LISTED RECORDS START
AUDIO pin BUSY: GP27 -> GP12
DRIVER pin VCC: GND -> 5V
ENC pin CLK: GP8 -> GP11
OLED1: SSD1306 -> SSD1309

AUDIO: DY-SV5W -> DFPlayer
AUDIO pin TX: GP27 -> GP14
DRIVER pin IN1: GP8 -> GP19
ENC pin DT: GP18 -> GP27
LISTED RECORDS END
LISTED RECORDS START
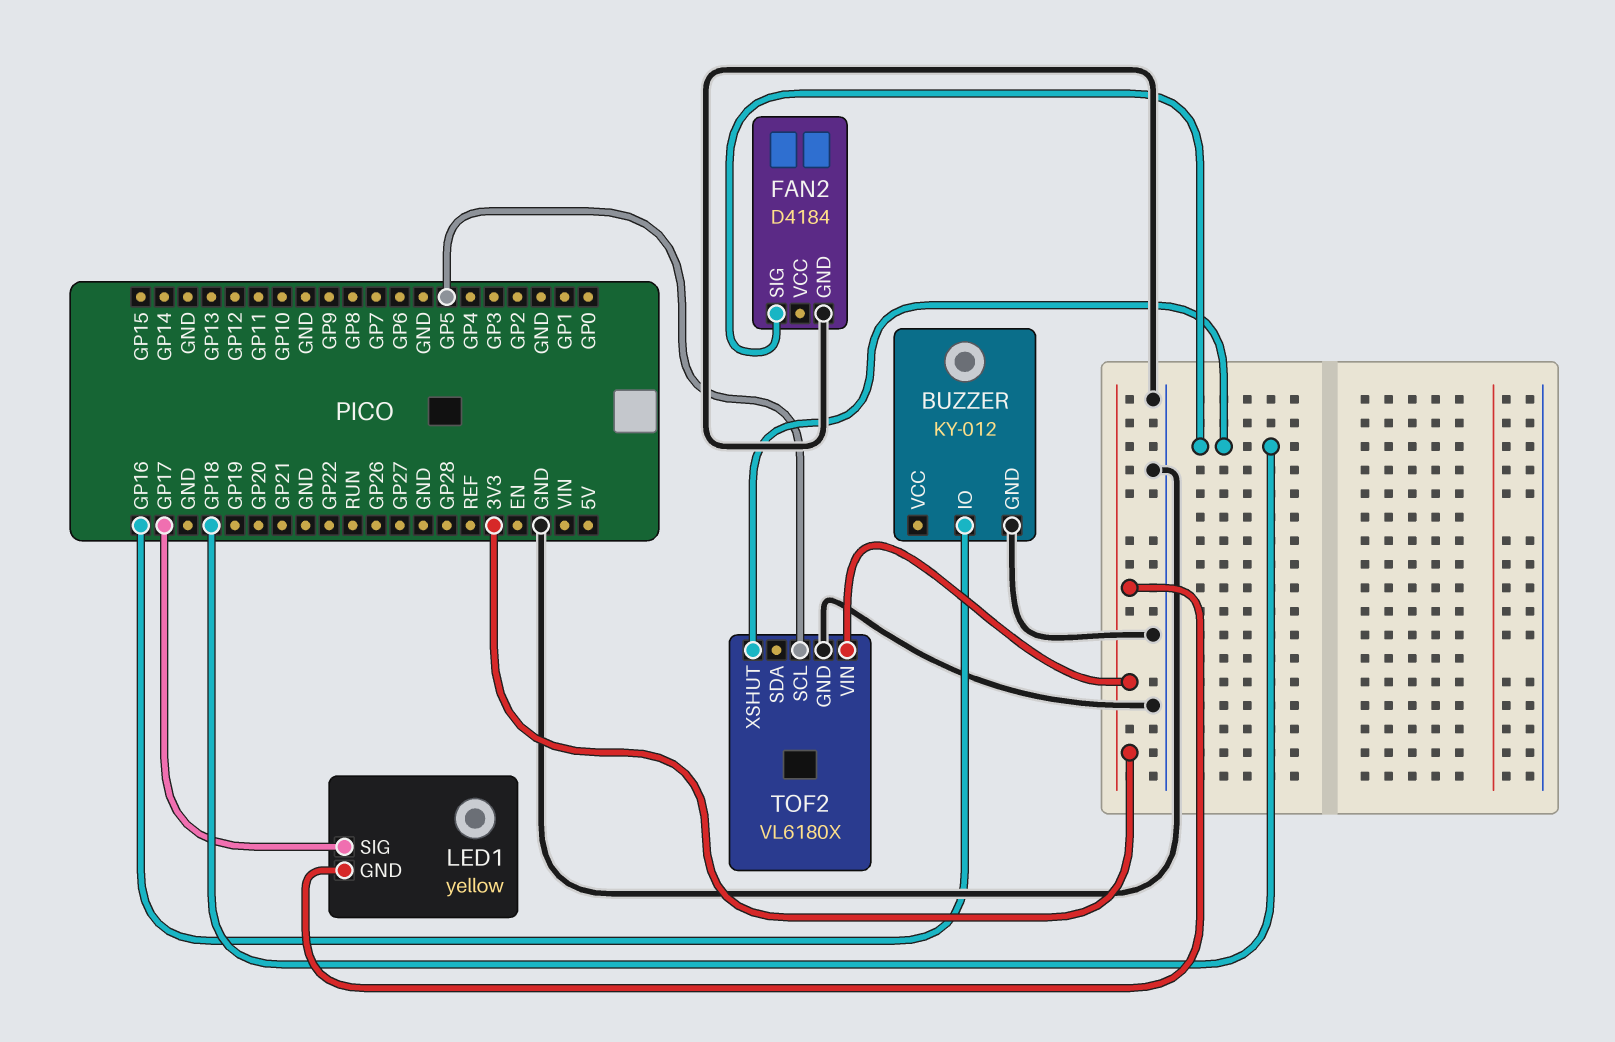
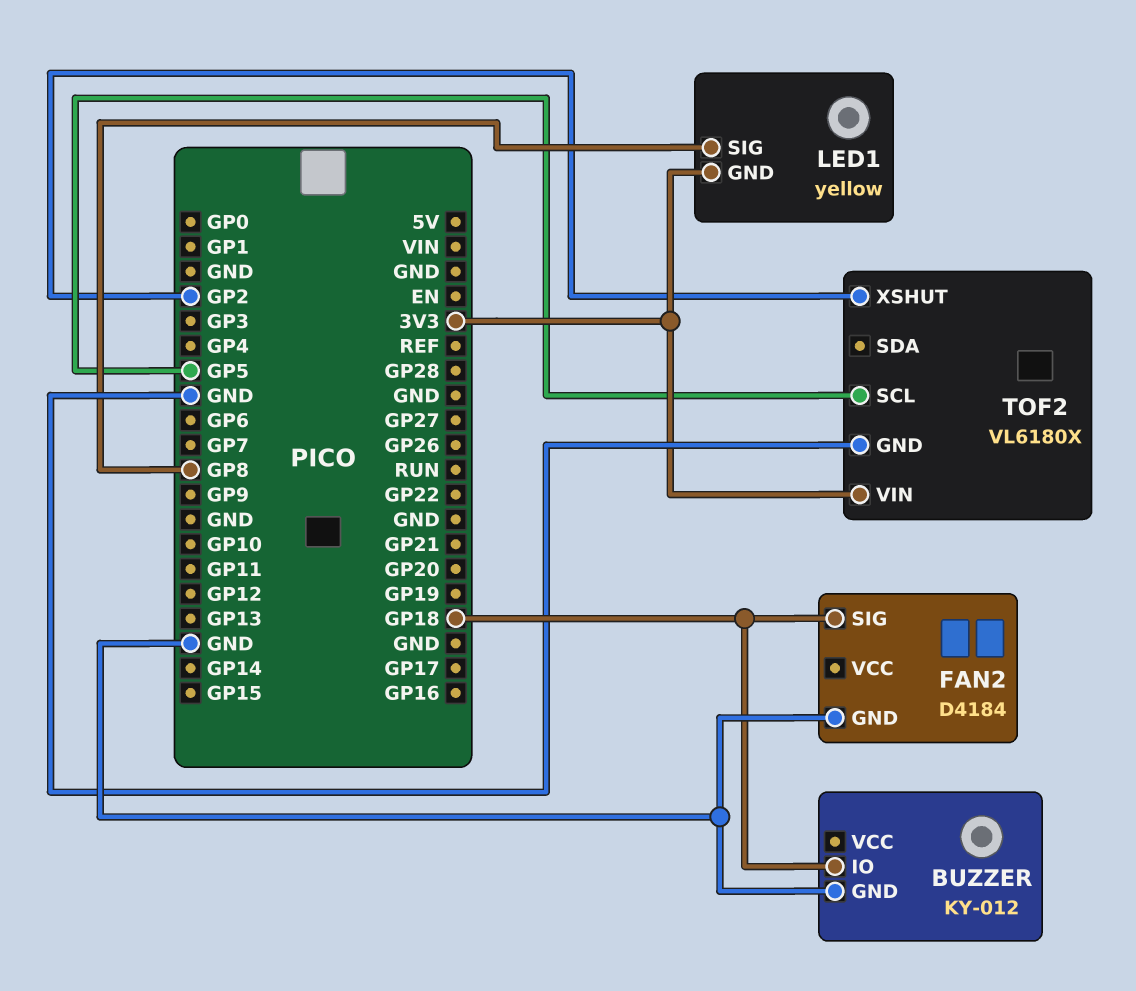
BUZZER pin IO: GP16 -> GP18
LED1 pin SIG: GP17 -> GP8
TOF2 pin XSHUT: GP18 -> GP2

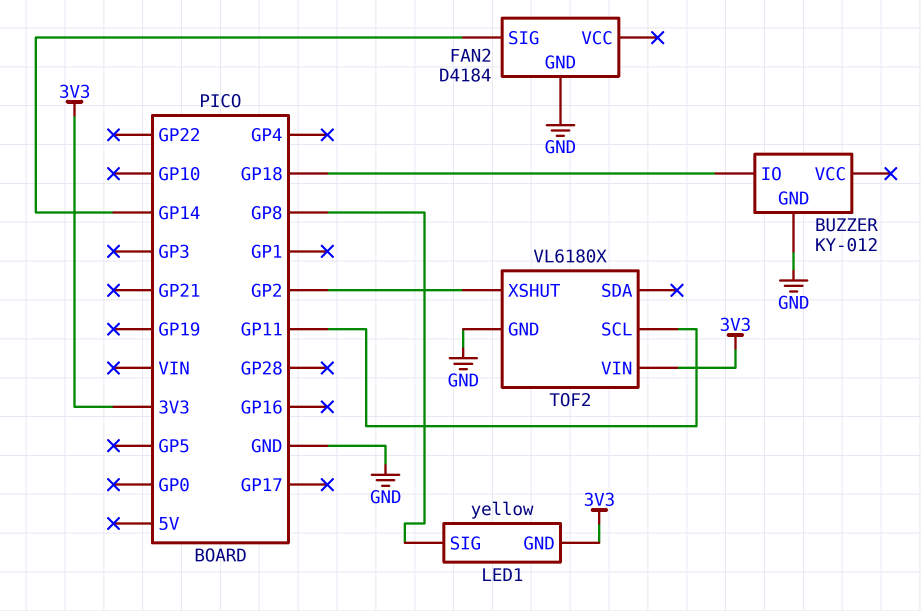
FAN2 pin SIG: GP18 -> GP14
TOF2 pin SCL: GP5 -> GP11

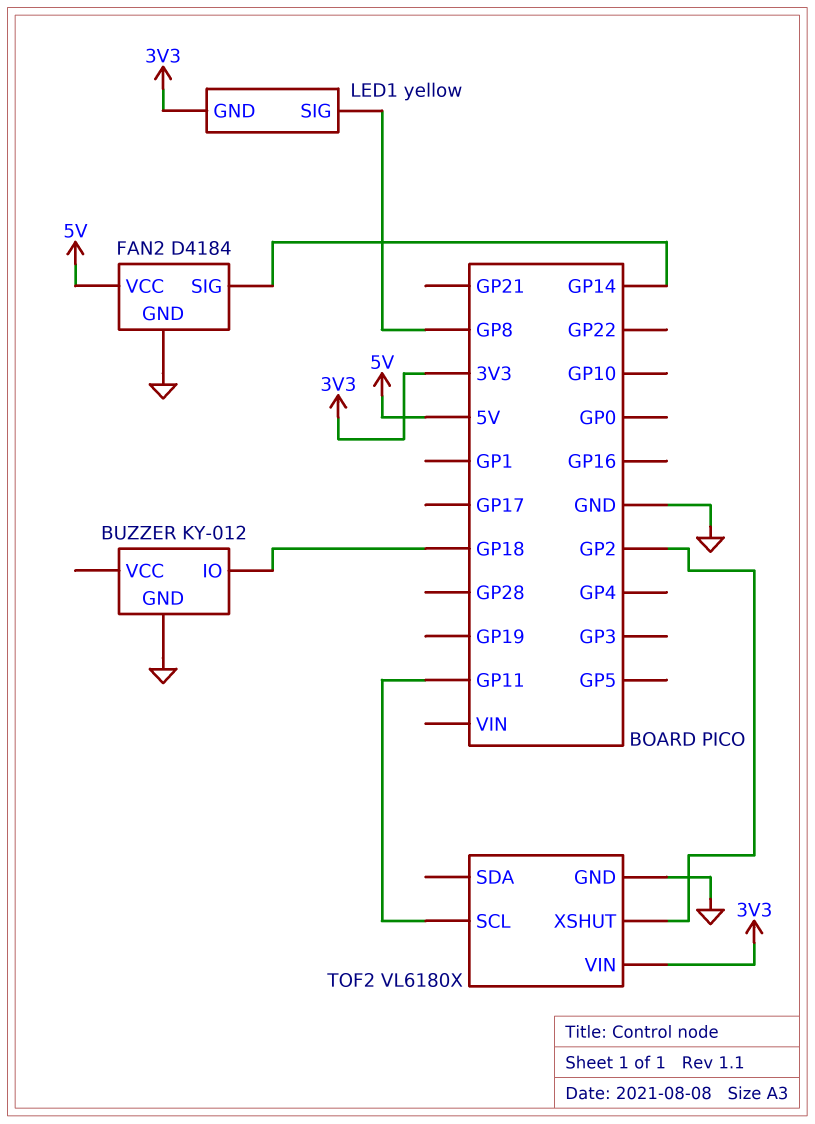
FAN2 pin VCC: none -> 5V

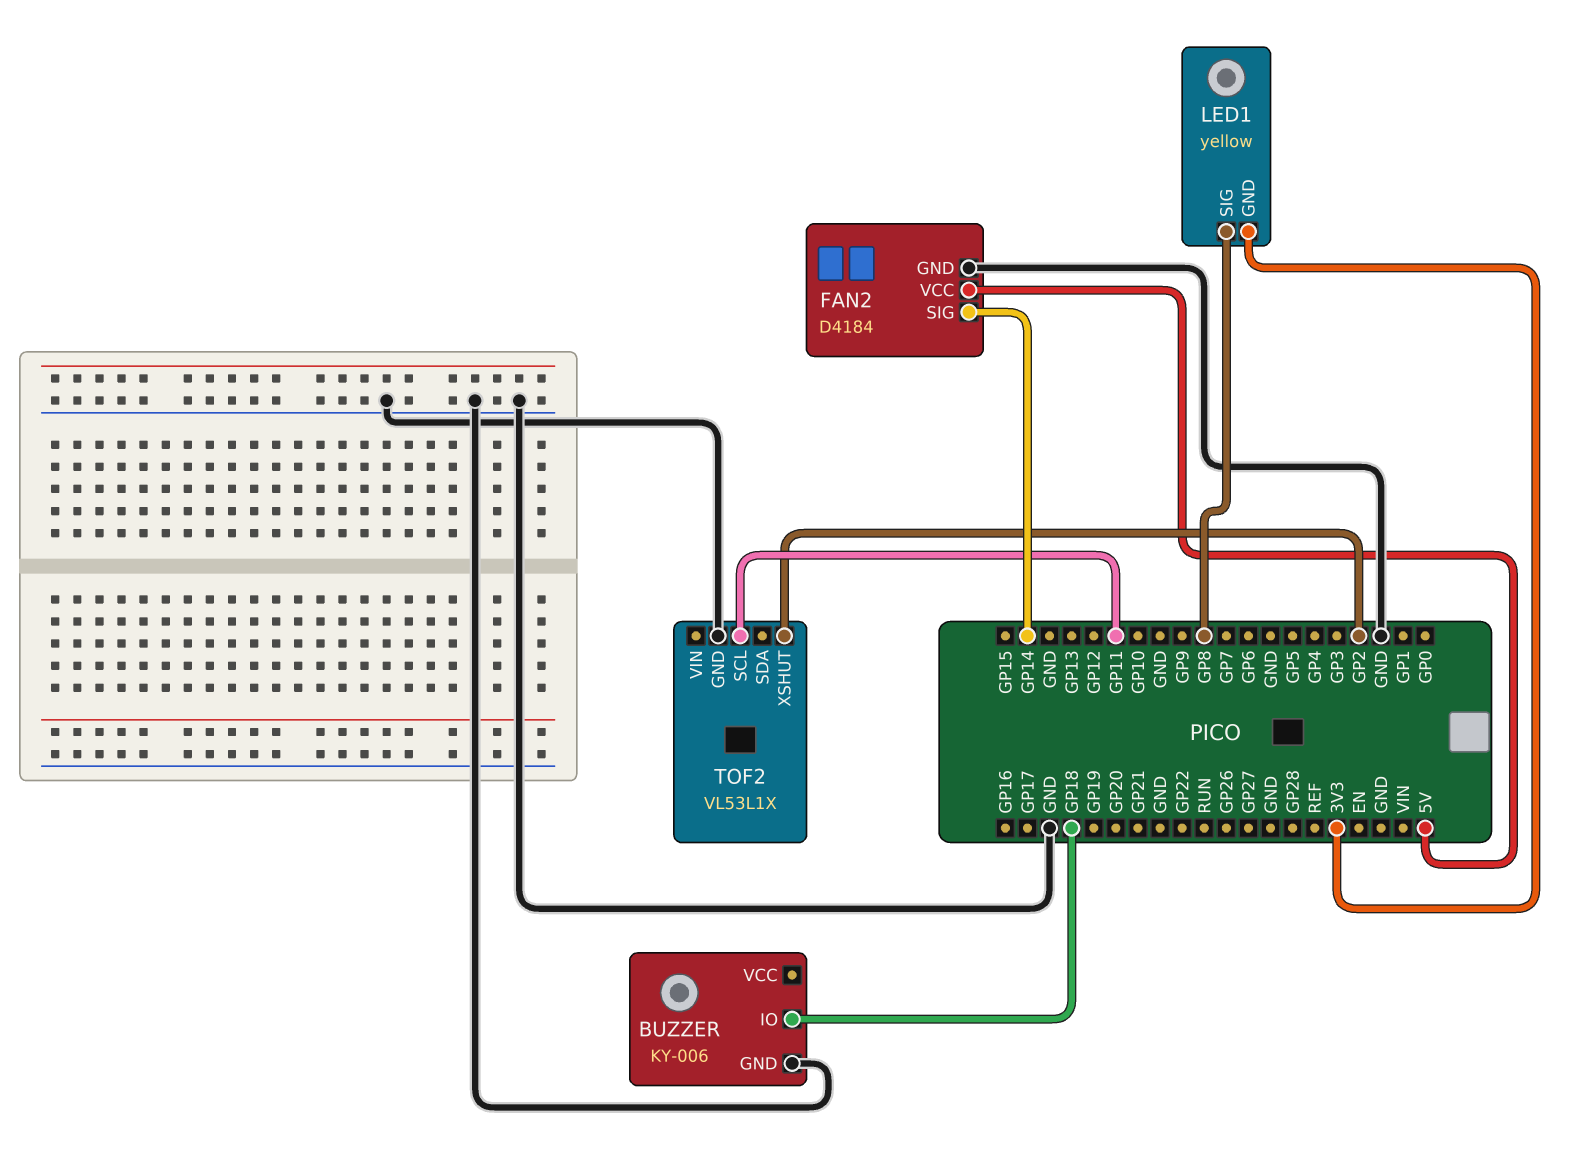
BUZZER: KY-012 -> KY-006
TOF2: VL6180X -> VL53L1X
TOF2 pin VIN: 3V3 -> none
LISTED RECORDS END
** PROBLEM **
All that should be written out is the stretch of lines above between the one holding "AUDIO pin BUSY: GP27 -> GP12" and the one holding "ENC pin DT: GP18 -> GP27", inclusive, exactly as given.

** ANSWER TO THE PROBLEM **
AUDIO pin BUSY: GP27 -> GP12
DRIVER pin VCC: GND -> 5V
ENC pin CLK: GP8 -> GP11
OLED1: SSD1306 -> SSD1309

AUDIO: DY-SV5W -> DFPlayer
AUDIO pin TX: GP27 -> GP14
DRIVER pin IN1: GP8 -> GP19
ENC pin DT: GP18 -> GP27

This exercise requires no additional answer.